[Records excerpted from a collection]
- - - - - - -
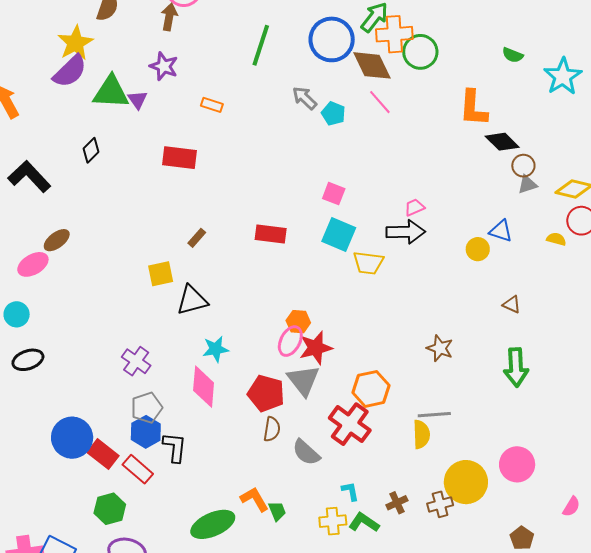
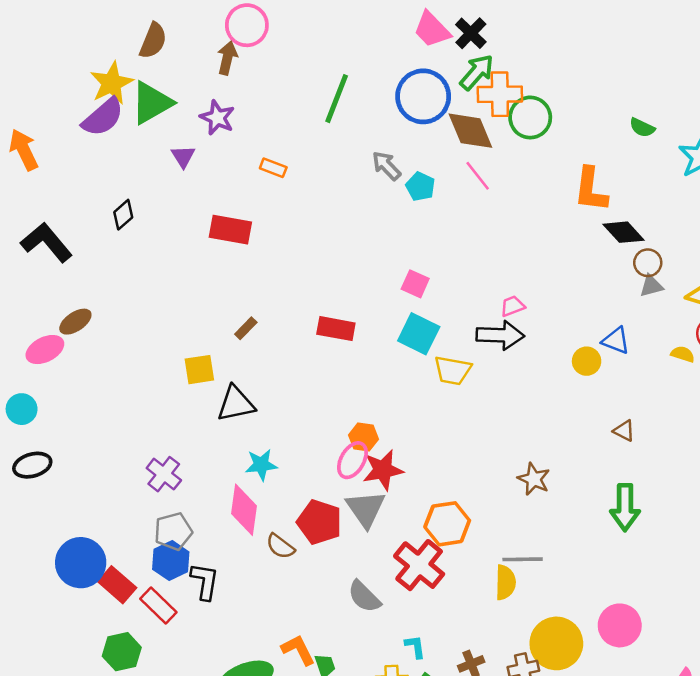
green triangle: (111, 92) -> (152, 103), moved, turned -36
brown semicircle: (272, 429) -> (280, 546), moved, turned 115

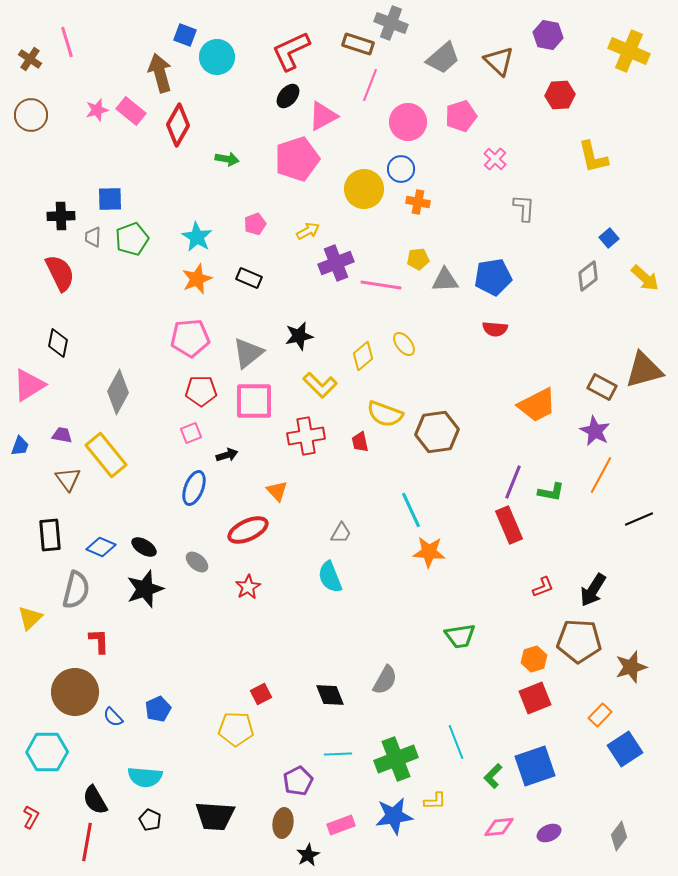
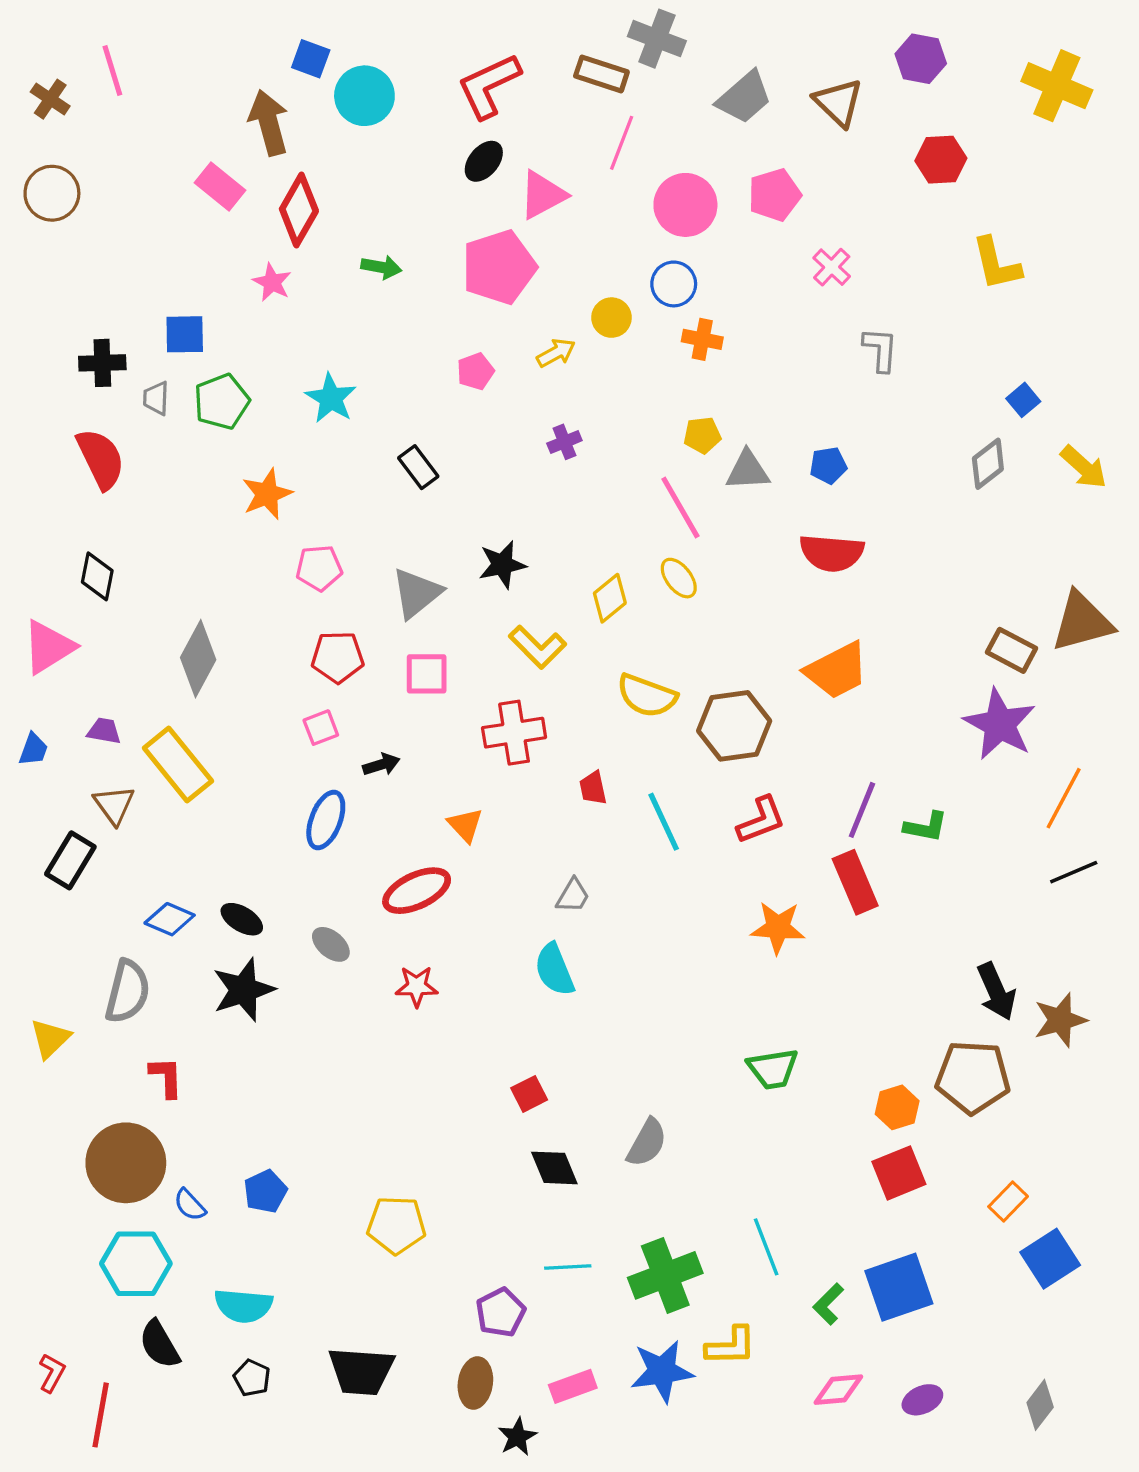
pink star: (97, 110) -> (272, 282), moved, turned -30
yellow circle: (364, 189) -> (612, 318), size x0.6
pink pentagon: (255, 224) -> (475, 371), moved
yellow arrow: (308, 231) -> (556, 353), moved
purple cross: (336, 263) -> (564, 442), size x0.6
blue pentagon: (493, 277) -> (828, 465), size x0.6
black rectangle: (249, 278) -> (418, 467), turned 30
orange star: (197, 279) -> (267, 494), moved
pink line: (381, 285) -> (680, 507), moved, turned 51
red semicircle: (495, 329) -> (832, 553), size x1.5
pink pentagon: (190, 338) -> (319, 568), size x0.7
pink square: (254, 401) -> (427, 674), size x0.7
orange trapezoid: (537, 405) -> (837, 670), moved
purple star: (595, 431) -> (1000, 724), size x1.4
red trapezoid: (360, 442) -> (593, 788), moved
orange line: (601, 475) -> (1064, 798), moved
cyan line: (411, 510) -> (664, 822), moved
black rectangle: (50, 535) -> (70, 860), moved, turned 36
orange star: (429, 552) -> (778, 928), moved
red star: (248, 587) -> (417, 986), turned 30
red L-shape: (543, 587) -> (761, 820), moved, size x1.4
black arrow: (593, 590) -> (996, 991), turned -56
brown star: (631, 667) -> (1060, 1020), moved
red square: (261, 694) -> (529, 1094), moved
cyan hexagon: (47, 752) -> (136, 1264), moved
yellow L-shape: (435, 801) -> (731, 1346), size x1.4
red line: (87, 842) -> (101, 1415), moved

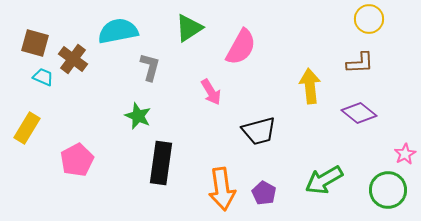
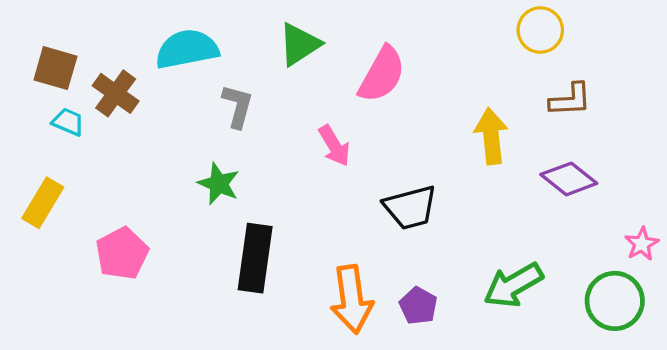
yellow circle: (369, 19) -> (540, 30), moved

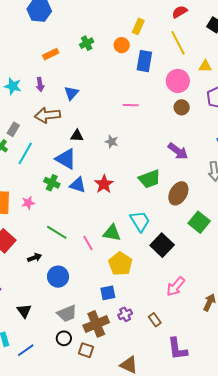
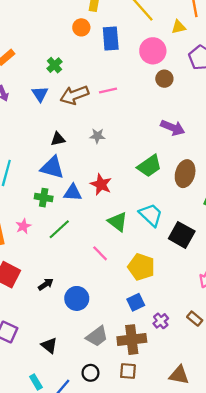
green cross: (87, 43) -> (54, 65), moved
brown arrow: (48, 115) -> (74, 95), moved
green line: (57, 232) -> (59, 229), moved, turned -60
green triangle: (112, 233) -> (118, 222), moved, turned 42
brown cross: (96, 324) -> (132, 340), turned 30
black circle: (64, 338) -> (90, 373), moved

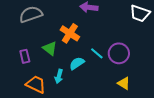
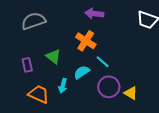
orange cross: (70, 33) -> (86, 41), moved
purple circle: (119, 53) -> (109, 87), moved

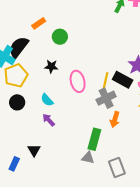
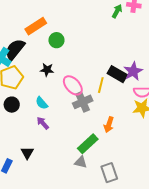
orange rectangle: (39, 23) -> (36, 26), size x1.5
black rectangle: (123, 80) -> (117, 74), moved
pink ellipse: (78, 81) -> (73, 85), turned -30
gray cross: (106, 98) -> (83, 102), moved
green rectangle: (94, 139) -> (88, 144), turned 30

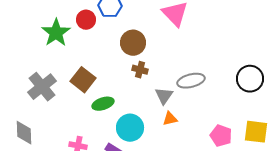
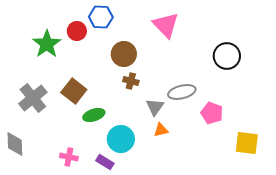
black circle: (250, 79) -> (227, 56), moved
pink pentagon: (221, 136) -> (212, 113), moved

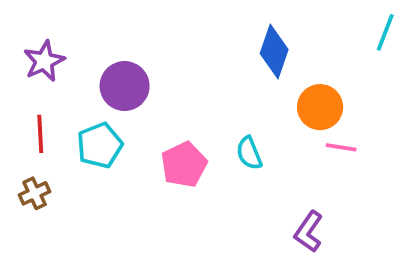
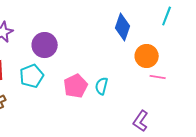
cyan line: (385, 32) -> (167, 16), moved
cyan semicircle: (249, 153) -> (102, 86), moved, turned 36

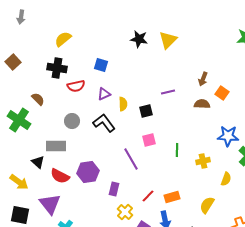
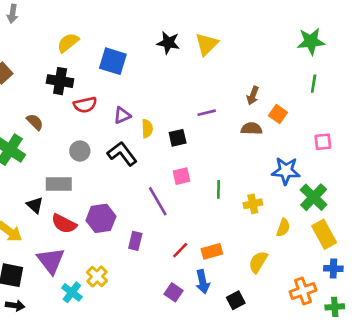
blue square: (101, 65) -> (113, 61), moved, size x1.5
yellow cross: (125, 212) -> (97, 276), moved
- - - - - - -
*What is being asked:* Check each line above for the string "trapezoid" and copy the ones that have it.

*Answer section:*
orange trapezoid: (537, 405) -> (837, 670), moved
red trapezoid: (360, 442) -> (593, 788), moved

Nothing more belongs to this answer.